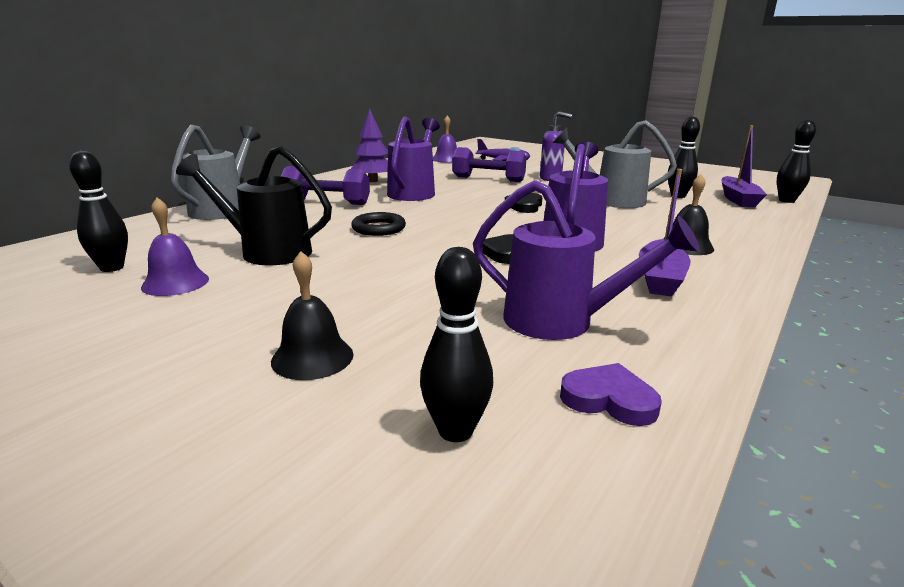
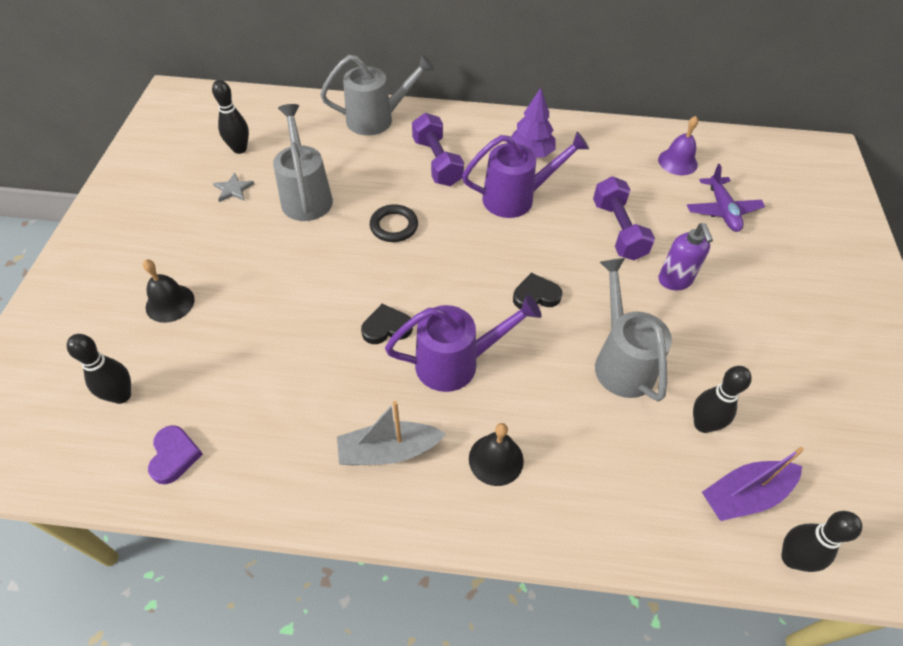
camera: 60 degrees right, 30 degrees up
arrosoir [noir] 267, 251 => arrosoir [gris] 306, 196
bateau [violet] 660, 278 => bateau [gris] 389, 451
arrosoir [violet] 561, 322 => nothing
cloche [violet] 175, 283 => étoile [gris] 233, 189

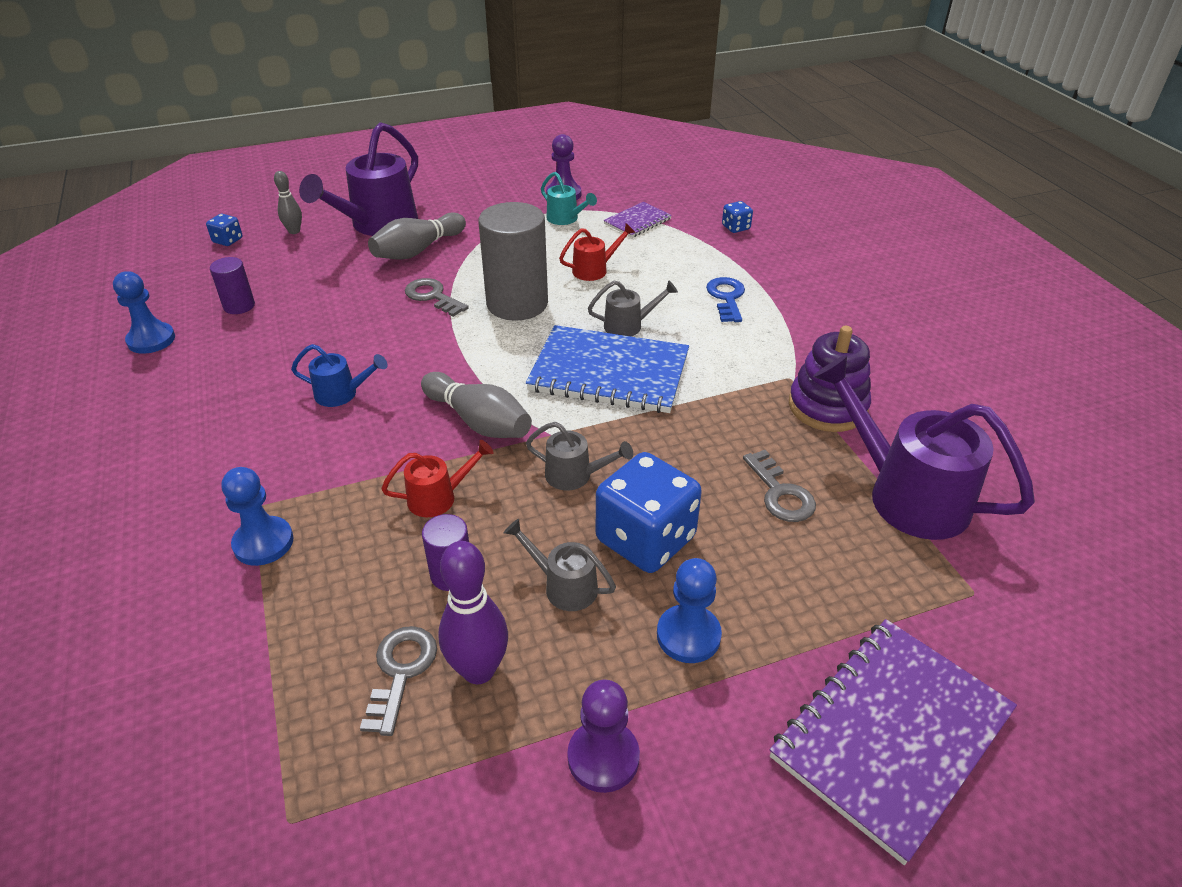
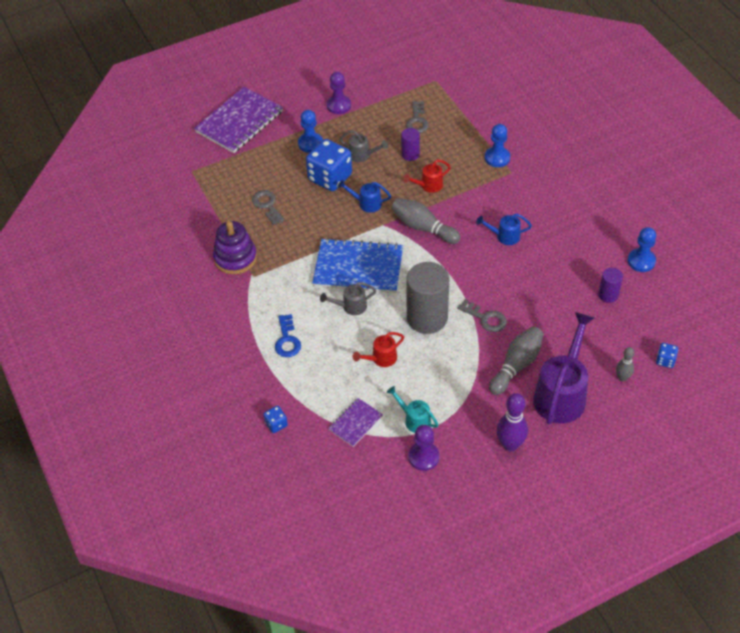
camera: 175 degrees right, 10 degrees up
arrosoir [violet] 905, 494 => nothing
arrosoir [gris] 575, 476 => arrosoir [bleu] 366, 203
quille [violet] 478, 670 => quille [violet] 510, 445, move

---

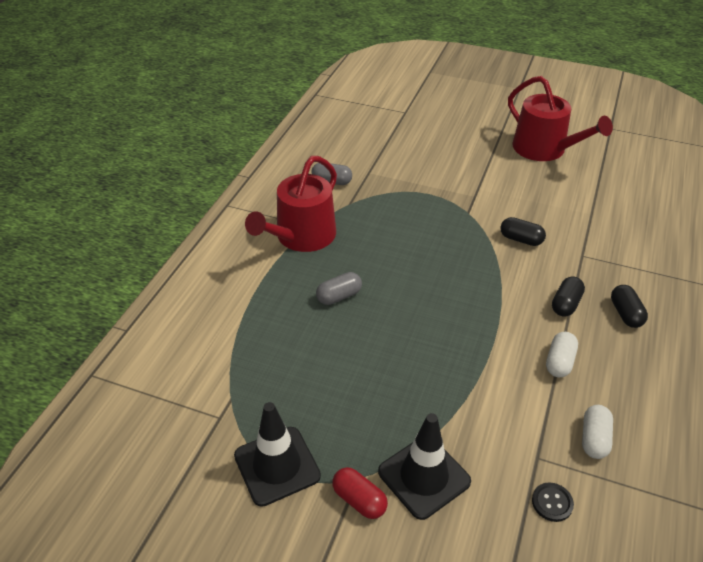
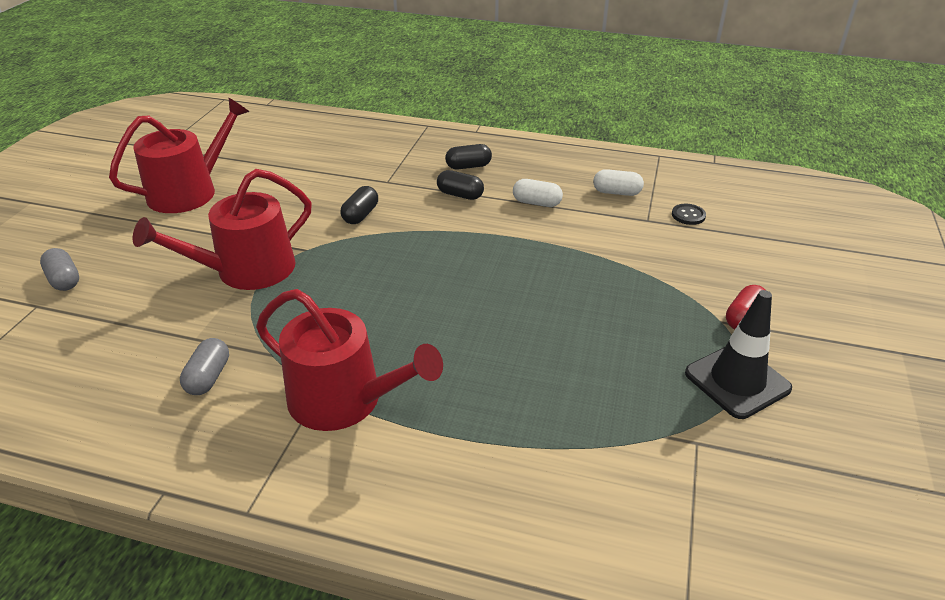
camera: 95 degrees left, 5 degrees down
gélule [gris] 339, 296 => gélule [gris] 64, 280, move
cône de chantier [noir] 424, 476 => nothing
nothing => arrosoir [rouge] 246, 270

* * *

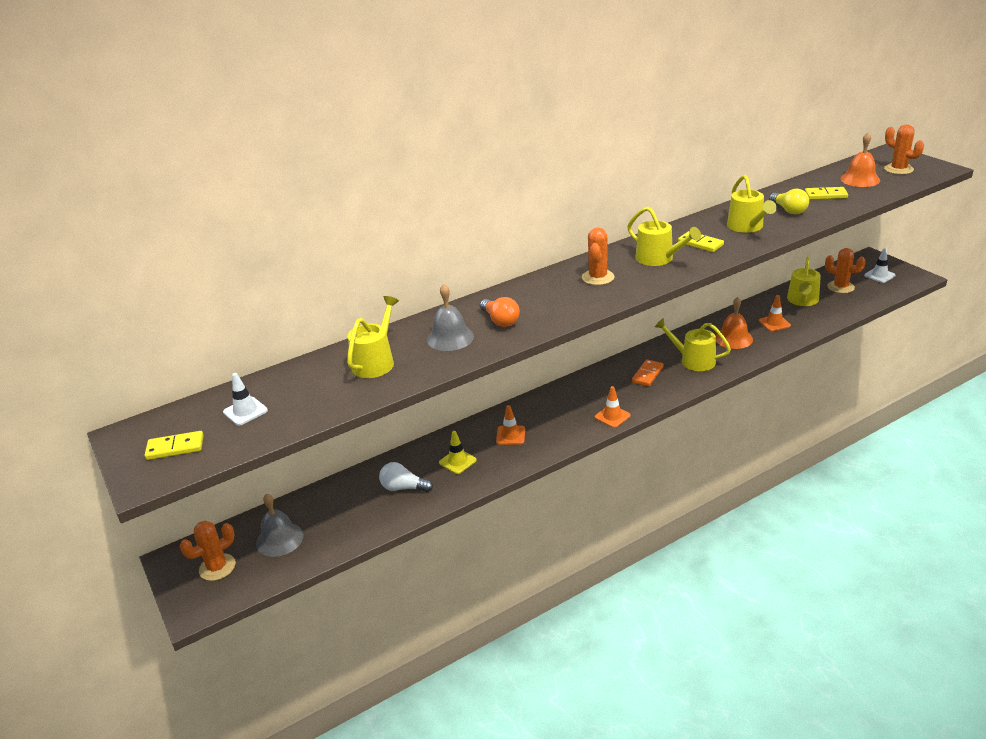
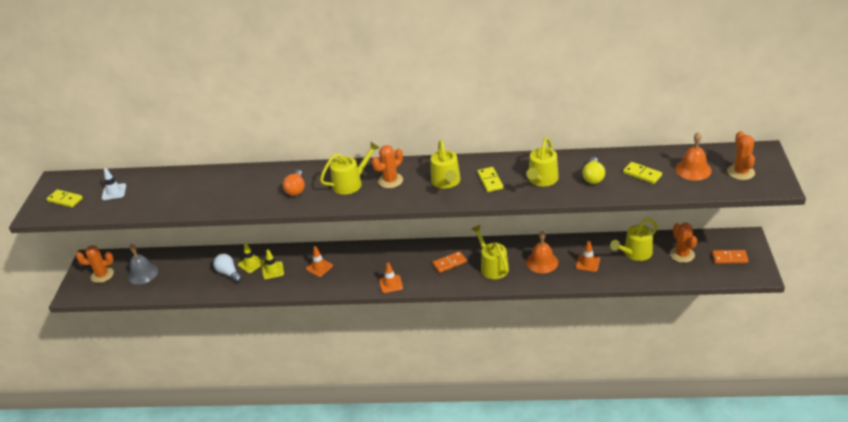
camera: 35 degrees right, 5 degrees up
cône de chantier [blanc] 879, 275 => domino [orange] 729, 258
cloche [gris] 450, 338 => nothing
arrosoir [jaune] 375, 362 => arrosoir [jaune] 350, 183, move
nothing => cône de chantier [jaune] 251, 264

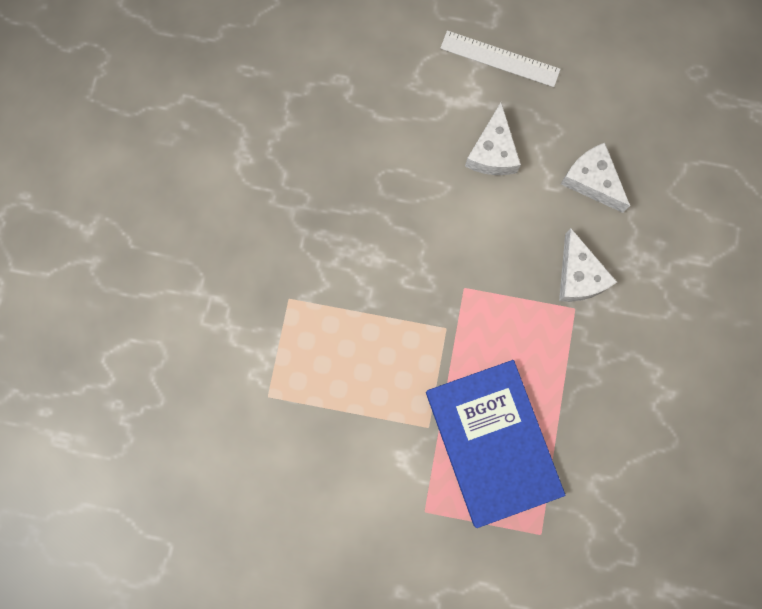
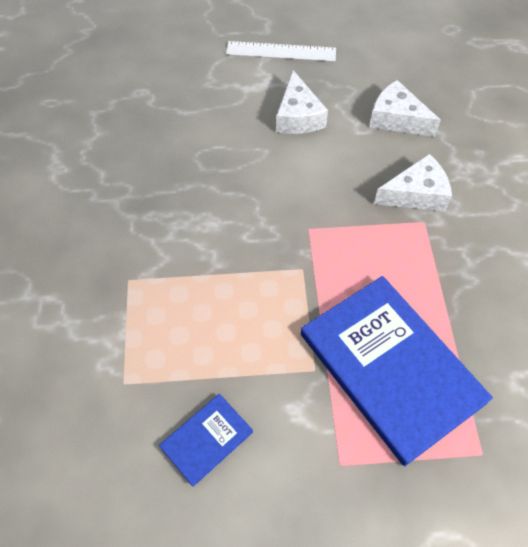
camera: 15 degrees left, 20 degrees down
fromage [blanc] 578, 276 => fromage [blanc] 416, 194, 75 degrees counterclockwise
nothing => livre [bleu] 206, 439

**Work required**
Nothing outside the stretch above, from the line with "arrosoir [violet] 561, 322 => nothing" through the line with "quille [violet] 478, 670", is set down. Transcribe that stretch exactly, ends included, but not its pictures.

**Worked solution**
arrosoir [violet] 561, 322 => nothing
cloche [violet] 175, 283 => étoile [gris] 233, 189

camera: 175 degrees right, 10 degrees up
arrosoir [violet] 905, 494 => nothing
arrosoir [gris] 575, 476 => arrosoir [bleu] 366, 203
quille [violet] 478, 670 => quille [violet] 510, 445, move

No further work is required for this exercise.